## WORK TO BE COMPLETED
The reply should repeat all of the data word for word, with no pictures.

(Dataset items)
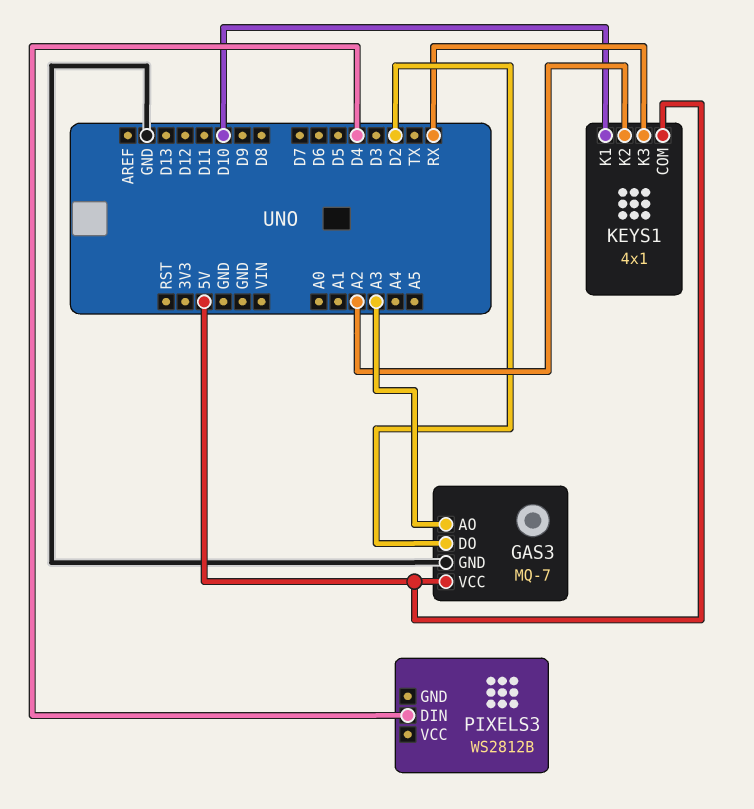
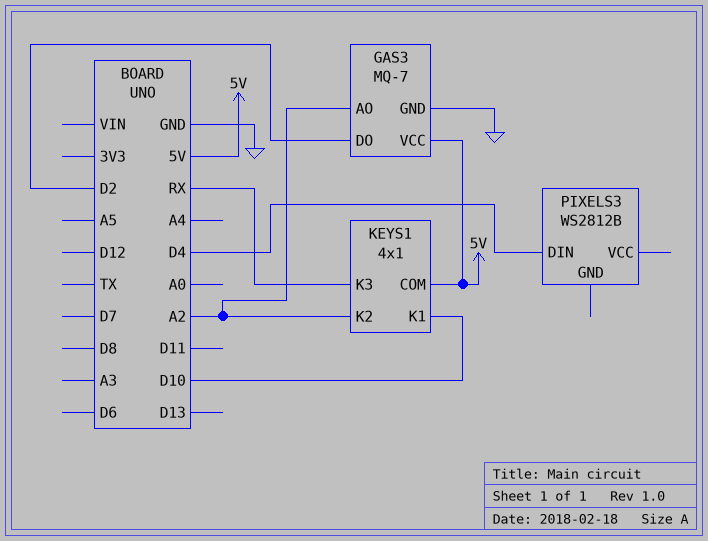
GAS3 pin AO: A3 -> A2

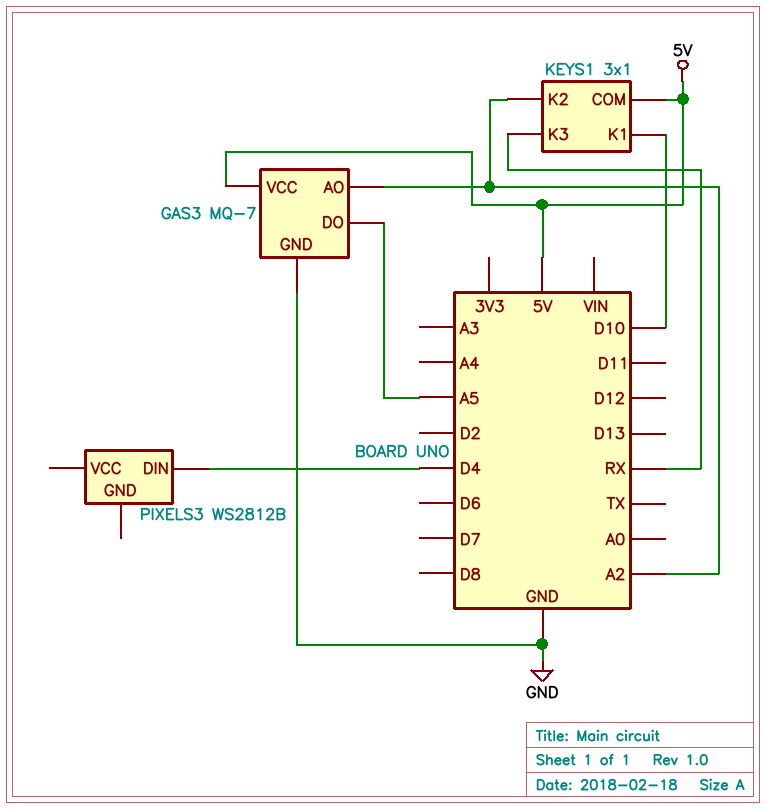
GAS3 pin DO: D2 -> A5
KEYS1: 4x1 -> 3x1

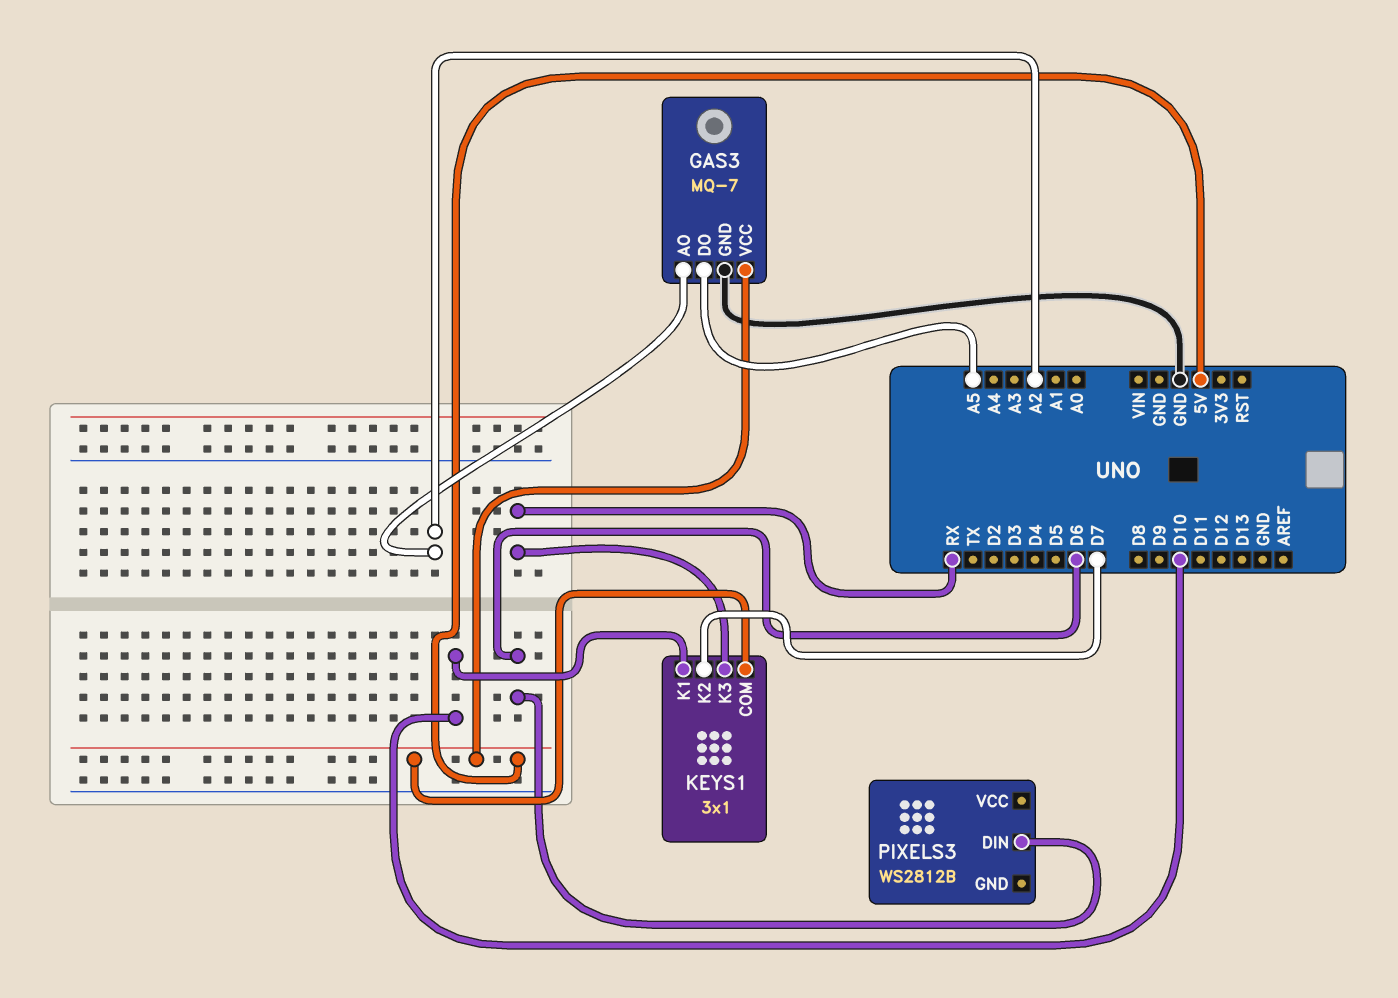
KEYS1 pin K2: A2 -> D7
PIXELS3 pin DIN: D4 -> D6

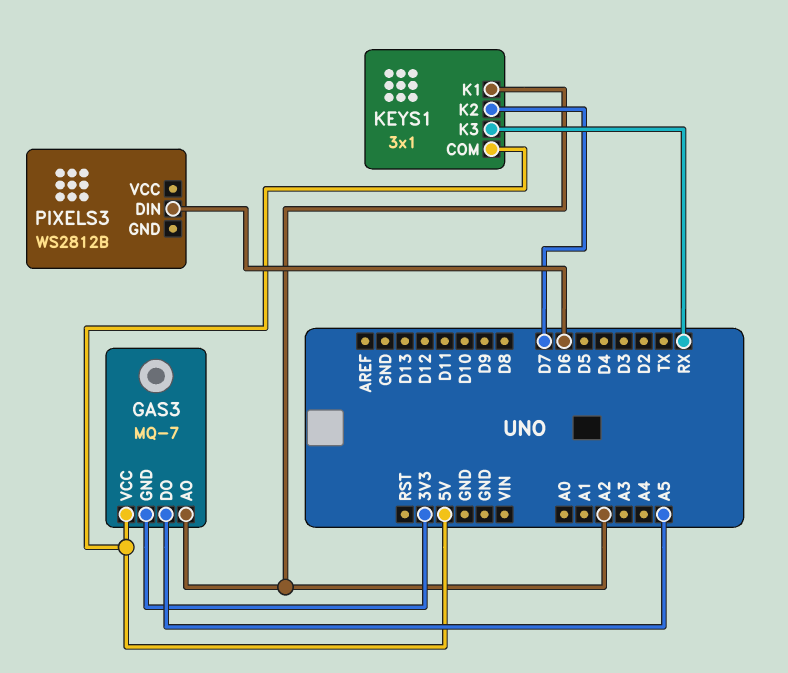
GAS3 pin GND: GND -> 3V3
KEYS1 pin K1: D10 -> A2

## OUTPUT
GAS3 pin AO: A3 -> A2

GAS3 pin DO: D2 -> A5
KEYS1: 4x1 -> 3x1

KEYS1 pin K2: A2 -> D7
PIXELS3 pin DIN: D4 -> D6

GAS3 pin GND: GND -> 3V3
KEYS1 pin K1: D10 -> A2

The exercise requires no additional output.